* _Task to complete_
Exact reproduction of the listing is required. Pictures are not reproduced.

* _Data below_
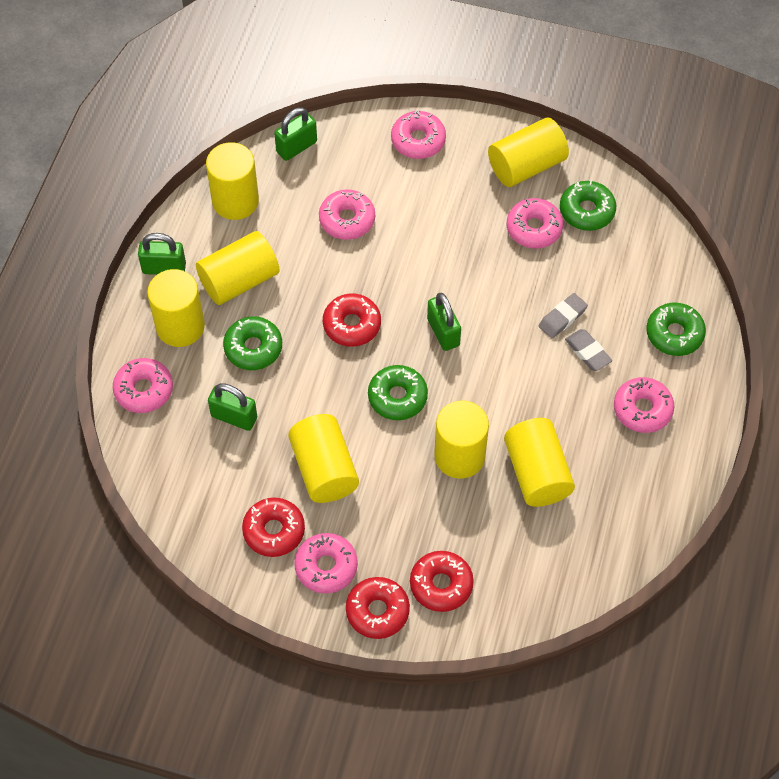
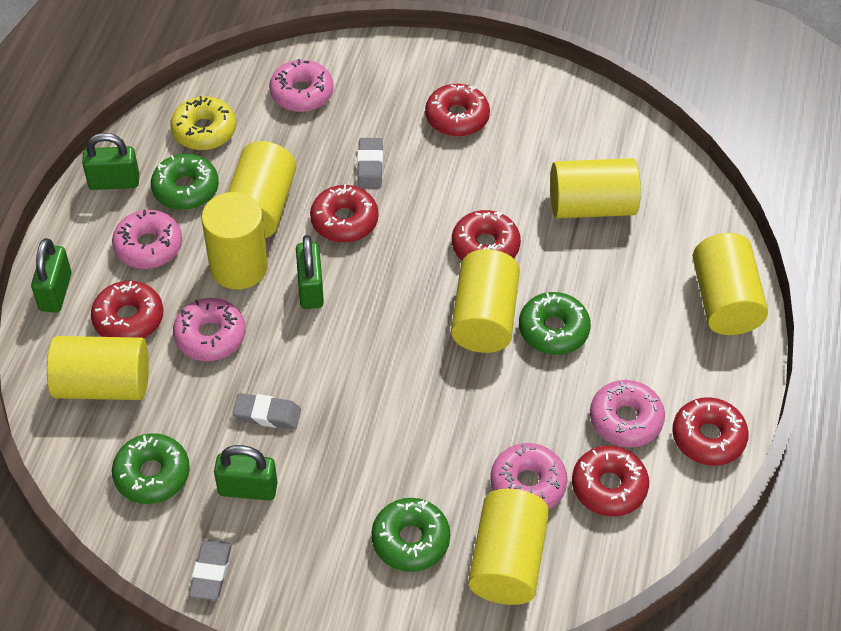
grey eraser: 2 -> 3
pink donut: 6 -> 5
red donut: 4 -> 6
yellow donut: 0 -> 1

* _Exercise result_
grey eraser: 2 -> 3
pink donut: 6 -> 5
red donut: 4 -> 6
yellow donut: 0 -> 1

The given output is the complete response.